» Task item: I'd ask you to write out the lines below exactly, with no images.

» Information shown:
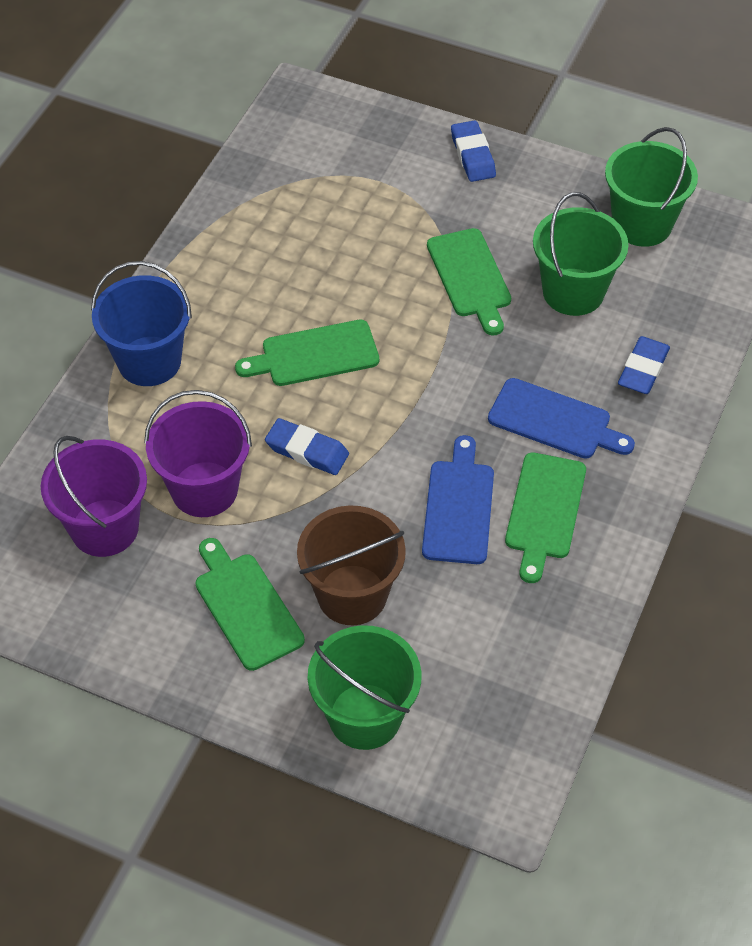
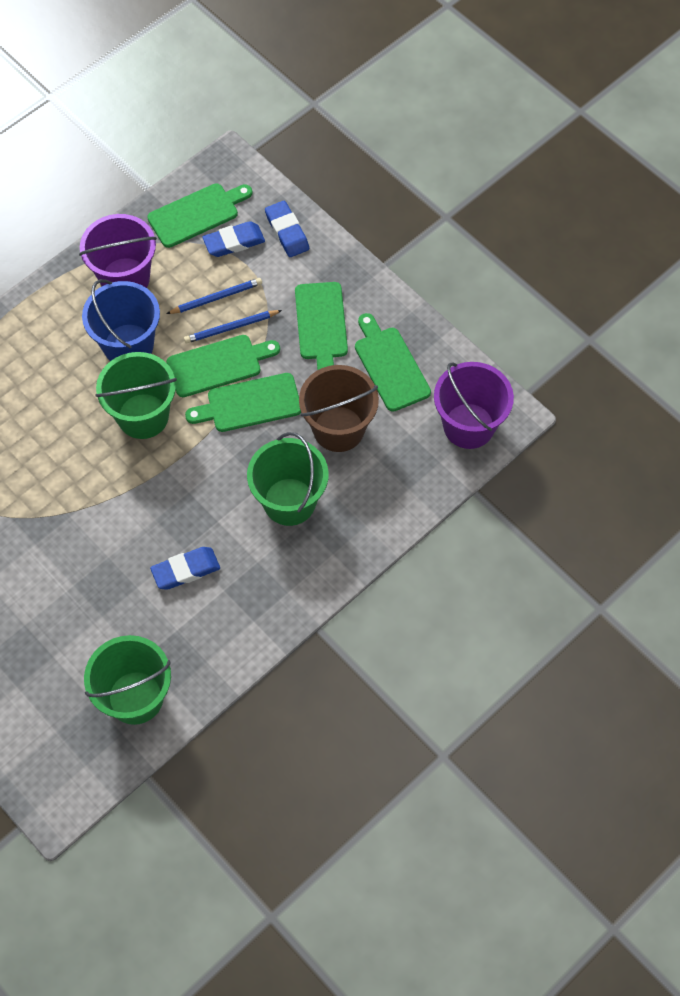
blue cutting board: 2 -> 0
blue pencil: 0 -> 2
green cutting board: 4 -> 5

» Response to the task:
blue cutting board: 2 -> 0
blue pencil: 0 -> 2
green cutting board: 4 -> 5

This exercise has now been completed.